## Source material
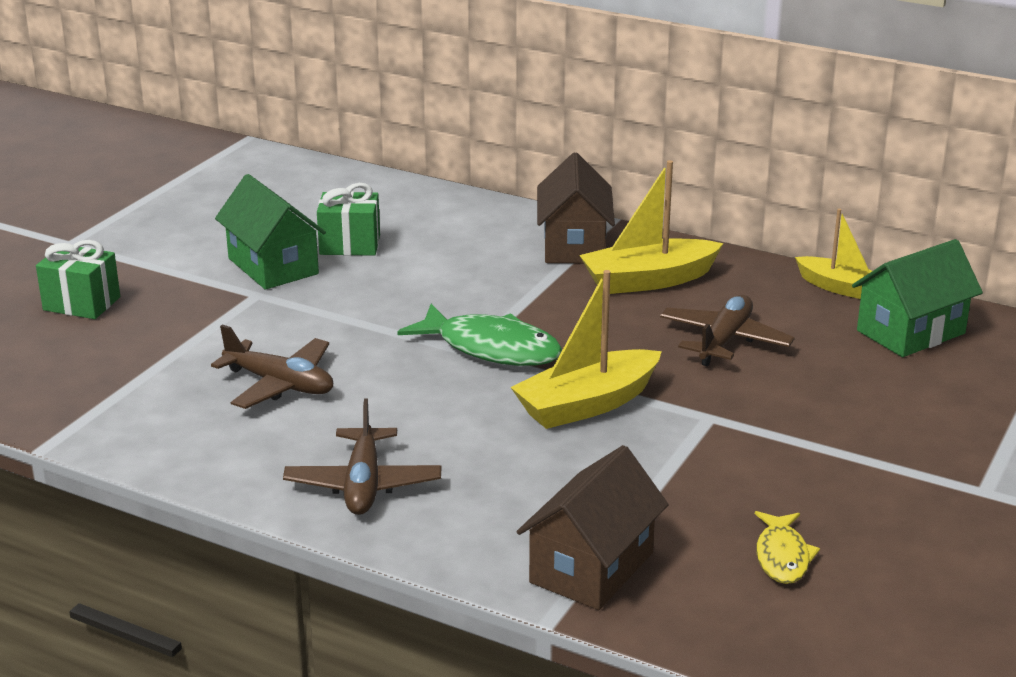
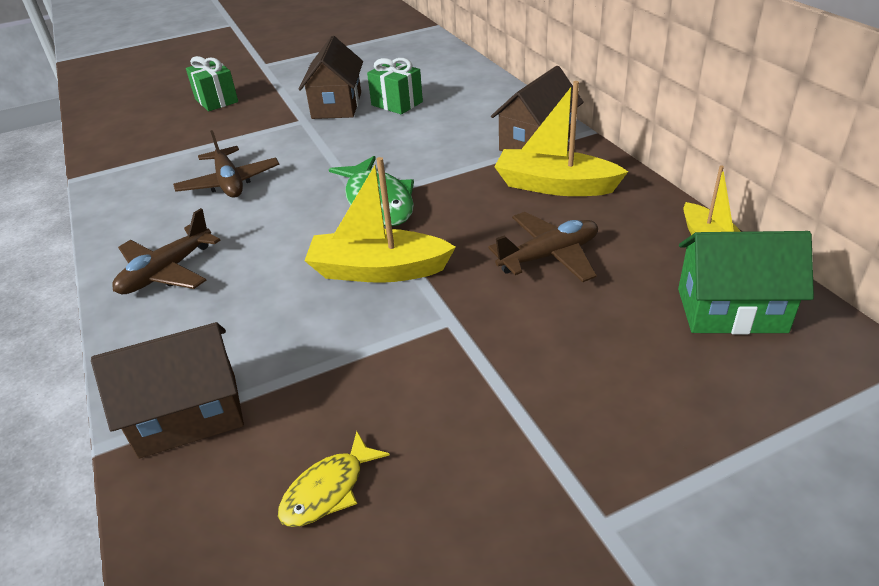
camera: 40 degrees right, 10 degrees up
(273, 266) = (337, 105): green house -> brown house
---
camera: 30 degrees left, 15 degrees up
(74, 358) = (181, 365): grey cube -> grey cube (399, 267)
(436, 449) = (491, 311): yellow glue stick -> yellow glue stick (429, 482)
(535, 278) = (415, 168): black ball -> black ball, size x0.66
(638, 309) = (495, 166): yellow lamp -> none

## Try it
With the line holding "camera: 40 degrees right, 10 degrees up" as the first and the line holding "(273, 266) = (337, 105): green" as the last, please transcribe exactly the lines of the material above in that range and nothing else.

## Result of the task
camera: 40 degrees right, 10 degrees up
(273, 266) = (337, 105): green house -> brown house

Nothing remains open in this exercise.